=== What to work on ===
List every line in the material below that contains the string "shortInstrumentName", copying each of those lines in full.
— start Data extract —
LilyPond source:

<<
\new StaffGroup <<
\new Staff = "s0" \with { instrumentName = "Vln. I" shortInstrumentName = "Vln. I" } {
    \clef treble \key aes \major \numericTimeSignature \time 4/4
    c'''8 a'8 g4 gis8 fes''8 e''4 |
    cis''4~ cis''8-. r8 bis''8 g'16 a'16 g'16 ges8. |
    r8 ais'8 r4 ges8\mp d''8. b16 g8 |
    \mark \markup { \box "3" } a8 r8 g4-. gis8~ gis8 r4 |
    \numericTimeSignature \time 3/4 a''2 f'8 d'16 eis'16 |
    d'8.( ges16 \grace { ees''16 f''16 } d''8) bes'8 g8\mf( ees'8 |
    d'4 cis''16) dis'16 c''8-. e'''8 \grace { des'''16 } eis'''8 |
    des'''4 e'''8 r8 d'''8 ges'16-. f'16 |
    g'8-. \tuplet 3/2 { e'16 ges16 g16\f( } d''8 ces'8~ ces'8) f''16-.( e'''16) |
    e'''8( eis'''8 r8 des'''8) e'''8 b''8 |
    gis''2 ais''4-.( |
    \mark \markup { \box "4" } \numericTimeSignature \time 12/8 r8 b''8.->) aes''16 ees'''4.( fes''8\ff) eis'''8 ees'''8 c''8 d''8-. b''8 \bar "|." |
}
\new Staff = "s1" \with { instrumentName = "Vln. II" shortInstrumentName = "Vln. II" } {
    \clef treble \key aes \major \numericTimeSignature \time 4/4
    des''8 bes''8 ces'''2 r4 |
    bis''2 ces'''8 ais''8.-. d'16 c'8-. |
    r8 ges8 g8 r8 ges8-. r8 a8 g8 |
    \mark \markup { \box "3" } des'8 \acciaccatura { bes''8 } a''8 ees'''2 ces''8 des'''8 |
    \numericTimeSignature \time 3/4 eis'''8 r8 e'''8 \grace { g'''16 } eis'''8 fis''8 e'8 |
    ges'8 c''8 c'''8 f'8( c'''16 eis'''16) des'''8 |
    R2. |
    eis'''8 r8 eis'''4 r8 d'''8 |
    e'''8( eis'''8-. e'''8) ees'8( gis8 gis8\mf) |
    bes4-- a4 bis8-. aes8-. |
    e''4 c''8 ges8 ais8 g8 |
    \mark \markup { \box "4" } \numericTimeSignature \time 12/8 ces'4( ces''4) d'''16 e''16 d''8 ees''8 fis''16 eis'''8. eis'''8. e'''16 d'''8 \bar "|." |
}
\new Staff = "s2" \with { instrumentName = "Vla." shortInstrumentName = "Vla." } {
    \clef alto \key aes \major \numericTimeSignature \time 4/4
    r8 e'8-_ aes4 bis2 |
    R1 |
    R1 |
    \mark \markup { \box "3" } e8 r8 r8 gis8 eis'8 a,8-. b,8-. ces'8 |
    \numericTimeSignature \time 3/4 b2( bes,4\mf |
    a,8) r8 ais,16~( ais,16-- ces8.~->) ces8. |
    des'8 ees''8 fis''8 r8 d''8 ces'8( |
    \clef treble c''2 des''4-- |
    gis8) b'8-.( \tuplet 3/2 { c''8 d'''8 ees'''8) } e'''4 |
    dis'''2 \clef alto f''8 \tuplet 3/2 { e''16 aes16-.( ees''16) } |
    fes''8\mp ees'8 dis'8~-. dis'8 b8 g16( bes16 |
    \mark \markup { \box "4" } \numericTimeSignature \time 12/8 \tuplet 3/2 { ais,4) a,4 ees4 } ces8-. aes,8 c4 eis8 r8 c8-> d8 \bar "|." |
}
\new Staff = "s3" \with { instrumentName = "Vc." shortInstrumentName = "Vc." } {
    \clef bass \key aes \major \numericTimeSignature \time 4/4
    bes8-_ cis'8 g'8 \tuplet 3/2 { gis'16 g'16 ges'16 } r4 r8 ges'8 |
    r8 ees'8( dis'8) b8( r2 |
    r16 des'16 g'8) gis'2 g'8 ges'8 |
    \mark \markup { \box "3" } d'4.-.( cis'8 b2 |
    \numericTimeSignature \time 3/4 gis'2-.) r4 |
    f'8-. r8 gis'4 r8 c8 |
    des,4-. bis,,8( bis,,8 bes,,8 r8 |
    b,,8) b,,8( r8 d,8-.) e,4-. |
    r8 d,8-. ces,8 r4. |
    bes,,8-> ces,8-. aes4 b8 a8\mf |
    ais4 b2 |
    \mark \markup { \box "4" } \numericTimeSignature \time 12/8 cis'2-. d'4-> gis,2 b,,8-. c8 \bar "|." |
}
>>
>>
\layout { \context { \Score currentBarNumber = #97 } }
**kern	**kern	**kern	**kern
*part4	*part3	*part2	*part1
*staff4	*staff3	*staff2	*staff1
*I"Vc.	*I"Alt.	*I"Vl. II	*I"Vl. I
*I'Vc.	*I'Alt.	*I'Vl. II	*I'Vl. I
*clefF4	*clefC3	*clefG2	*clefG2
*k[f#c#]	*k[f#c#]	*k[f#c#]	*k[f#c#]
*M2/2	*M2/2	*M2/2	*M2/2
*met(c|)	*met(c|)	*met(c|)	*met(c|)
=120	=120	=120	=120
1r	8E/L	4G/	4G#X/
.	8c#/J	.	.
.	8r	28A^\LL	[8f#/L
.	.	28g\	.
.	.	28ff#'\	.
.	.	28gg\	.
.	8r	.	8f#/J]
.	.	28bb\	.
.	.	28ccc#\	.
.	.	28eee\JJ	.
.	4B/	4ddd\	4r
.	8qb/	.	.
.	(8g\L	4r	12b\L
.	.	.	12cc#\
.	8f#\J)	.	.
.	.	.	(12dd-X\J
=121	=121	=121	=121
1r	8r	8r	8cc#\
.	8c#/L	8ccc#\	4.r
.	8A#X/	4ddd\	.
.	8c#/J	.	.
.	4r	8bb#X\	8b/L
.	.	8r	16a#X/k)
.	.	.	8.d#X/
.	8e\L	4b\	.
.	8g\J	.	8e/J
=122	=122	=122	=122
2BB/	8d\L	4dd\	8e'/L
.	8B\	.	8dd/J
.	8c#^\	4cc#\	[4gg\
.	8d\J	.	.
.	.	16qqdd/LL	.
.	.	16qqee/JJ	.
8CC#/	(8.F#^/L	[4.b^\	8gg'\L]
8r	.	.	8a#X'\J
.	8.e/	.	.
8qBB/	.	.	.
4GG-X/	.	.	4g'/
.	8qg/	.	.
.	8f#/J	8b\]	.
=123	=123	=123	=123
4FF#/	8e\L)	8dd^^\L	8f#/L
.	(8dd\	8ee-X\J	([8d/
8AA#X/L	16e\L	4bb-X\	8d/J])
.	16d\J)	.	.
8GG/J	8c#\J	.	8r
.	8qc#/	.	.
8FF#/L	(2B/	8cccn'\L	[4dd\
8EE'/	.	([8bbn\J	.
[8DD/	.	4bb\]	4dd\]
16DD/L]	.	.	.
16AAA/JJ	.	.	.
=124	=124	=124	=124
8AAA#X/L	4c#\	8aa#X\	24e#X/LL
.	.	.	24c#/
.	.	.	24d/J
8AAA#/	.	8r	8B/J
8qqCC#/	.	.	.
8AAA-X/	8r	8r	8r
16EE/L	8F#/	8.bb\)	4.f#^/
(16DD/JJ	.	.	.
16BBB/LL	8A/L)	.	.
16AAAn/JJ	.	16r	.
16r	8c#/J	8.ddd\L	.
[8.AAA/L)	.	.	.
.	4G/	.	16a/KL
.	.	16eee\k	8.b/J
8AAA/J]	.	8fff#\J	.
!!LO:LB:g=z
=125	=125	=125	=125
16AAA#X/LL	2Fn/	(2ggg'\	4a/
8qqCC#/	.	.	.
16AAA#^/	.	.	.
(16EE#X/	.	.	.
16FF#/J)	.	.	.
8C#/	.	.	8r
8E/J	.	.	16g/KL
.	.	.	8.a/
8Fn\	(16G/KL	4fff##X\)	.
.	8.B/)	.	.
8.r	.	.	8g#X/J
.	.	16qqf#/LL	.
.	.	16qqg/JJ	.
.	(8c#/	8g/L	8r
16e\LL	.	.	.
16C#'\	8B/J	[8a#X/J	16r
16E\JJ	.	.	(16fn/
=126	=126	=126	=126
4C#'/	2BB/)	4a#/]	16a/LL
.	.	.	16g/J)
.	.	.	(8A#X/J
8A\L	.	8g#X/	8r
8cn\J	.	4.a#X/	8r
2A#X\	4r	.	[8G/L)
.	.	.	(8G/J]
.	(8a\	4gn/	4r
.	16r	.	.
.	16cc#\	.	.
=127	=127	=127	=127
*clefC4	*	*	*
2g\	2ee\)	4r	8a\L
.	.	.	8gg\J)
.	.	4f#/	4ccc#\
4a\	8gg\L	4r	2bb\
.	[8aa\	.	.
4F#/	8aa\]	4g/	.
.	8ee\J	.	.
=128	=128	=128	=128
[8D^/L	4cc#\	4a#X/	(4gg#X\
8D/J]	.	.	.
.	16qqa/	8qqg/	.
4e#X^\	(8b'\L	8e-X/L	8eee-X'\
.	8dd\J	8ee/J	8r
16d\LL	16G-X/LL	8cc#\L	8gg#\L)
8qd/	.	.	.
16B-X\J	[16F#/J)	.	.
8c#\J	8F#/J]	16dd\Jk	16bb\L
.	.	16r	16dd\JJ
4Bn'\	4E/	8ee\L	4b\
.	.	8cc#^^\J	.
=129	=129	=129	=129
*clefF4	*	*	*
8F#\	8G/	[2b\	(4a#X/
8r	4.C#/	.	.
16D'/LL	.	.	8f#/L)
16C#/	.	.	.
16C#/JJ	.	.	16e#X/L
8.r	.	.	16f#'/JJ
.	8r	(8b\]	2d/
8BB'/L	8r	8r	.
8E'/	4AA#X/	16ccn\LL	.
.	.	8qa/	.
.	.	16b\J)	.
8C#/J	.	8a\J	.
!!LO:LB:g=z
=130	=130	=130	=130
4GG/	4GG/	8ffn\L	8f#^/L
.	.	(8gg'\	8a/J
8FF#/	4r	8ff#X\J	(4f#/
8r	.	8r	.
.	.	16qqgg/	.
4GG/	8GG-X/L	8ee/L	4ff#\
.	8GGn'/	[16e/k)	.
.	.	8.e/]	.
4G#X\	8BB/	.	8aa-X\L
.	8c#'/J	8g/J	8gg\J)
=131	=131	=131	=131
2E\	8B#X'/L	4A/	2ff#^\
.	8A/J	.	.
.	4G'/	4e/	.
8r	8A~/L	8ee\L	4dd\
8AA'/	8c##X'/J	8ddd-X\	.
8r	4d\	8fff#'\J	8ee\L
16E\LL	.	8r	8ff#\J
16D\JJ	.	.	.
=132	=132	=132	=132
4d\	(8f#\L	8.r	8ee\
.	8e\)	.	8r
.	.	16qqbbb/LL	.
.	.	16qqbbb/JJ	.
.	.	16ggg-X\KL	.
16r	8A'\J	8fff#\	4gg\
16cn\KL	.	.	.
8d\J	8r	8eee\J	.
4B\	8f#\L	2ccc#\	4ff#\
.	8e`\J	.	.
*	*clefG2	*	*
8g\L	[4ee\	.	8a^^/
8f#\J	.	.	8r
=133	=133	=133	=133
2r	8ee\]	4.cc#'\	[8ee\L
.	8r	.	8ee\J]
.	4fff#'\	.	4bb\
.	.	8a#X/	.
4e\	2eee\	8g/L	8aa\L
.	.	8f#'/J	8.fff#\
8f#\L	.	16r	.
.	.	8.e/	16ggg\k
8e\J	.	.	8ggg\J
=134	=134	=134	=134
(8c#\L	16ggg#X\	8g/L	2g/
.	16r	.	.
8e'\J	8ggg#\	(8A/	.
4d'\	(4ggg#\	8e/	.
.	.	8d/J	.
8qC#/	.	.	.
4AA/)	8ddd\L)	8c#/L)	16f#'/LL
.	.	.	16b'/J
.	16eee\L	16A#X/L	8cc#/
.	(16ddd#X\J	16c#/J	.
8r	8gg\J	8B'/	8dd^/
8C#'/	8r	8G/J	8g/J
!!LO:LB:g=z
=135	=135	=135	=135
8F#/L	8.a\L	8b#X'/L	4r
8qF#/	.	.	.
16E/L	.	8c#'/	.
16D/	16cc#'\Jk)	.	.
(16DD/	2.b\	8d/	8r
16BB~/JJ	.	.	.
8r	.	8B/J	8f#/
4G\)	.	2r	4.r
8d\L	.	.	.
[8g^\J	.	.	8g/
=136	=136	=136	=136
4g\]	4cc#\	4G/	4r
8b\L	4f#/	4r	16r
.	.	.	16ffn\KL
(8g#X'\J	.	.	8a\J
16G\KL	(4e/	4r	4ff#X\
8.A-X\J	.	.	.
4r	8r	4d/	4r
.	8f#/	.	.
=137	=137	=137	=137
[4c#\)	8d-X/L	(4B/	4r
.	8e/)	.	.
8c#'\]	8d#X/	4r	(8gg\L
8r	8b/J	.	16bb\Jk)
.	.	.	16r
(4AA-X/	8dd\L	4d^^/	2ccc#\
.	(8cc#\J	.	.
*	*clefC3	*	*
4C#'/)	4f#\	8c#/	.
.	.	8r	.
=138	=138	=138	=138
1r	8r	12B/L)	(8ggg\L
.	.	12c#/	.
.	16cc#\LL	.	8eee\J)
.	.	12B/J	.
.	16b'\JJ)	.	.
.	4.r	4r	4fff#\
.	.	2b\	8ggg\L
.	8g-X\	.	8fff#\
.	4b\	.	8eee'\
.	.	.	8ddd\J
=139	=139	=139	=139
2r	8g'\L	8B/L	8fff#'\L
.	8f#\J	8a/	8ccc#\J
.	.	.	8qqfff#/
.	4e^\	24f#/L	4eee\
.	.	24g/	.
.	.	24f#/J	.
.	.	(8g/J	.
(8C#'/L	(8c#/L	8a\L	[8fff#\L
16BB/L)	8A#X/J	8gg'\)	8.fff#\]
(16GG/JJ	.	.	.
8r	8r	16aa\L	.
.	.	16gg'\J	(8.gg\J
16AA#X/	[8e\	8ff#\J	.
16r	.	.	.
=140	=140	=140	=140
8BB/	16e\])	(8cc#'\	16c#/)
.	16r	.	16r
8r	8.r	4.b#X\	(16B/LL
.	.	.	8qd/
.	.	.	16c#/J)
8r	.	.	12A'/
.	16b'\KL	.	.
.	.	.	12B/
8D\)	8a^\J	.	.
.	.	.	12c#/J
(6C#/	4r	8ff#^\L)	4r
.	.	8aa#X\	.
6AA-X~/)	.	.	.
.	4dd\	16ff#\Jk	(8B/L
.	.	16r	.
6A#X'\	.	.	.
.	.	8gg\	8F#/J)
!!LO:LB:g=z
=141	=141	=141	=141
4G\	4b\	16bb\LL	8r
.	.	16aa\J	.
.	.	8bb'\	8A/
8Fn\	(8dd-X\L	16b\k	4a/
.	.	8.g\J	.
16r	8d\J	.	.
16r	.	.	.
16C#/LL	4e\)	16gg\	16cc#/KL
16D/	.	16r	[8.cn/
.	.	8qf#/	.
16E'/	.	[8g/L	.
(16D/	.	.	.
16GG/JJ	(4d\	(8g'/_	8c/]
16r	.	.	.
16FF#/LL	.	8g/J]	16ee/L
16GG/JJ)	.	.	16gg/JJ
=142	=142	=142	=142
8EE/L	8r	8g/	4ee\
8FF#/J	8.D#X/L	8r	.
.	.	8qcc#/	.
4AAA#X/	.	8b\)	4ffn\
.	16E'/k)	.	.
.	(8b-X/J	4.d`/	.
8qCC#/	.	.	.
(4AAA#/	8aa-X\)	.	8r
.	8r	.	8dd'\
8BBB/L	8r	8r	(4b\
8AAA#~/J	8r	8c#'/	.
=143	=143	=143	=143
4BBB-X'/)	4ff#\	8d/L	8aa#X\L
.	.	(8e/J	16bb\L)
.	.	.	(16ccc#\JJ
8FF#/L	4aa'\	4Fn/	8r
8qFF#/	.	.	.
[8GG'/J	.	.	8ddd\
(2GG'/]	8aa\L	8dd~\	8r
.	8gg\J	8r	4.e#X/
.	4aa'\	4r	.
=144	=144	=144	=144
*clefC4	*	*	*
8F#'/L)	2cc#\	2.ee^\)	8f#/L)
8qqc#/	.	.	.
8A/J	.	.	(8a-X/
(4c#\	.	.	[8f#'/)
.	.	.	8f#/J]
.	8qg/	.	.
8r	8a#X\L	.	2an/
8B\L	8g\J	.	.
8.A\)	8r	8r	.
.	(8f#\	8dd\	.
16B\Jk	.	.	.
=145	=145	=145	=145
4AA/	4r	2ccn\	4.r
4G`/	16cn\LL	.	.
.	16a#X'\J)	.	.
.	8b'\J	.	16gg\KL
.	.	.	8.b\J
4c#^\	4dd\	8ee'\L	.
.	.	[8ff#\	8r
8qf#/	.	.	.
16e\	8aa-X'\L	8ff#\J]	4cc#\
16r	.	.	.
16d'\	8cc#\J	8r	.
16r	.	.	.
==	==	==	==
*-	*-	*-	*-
— end Data extract —
=== Solution ===
\new Staff = "s0" \with { instrumentName = "Vln. I" shortInstrumentName = "Vln. I" } {
\new Staff = "s1" \with { instrumentName = "Vln. II" shortInstrumentName = "Vln. II" } {
\new Staff = "s2" \with { instrumentName = "Vla." shortInstrumentName = "Vla." } {
\new Staff = "s3" \with { instrumentName = "Vc." shortInstrumentName = "Vc." } {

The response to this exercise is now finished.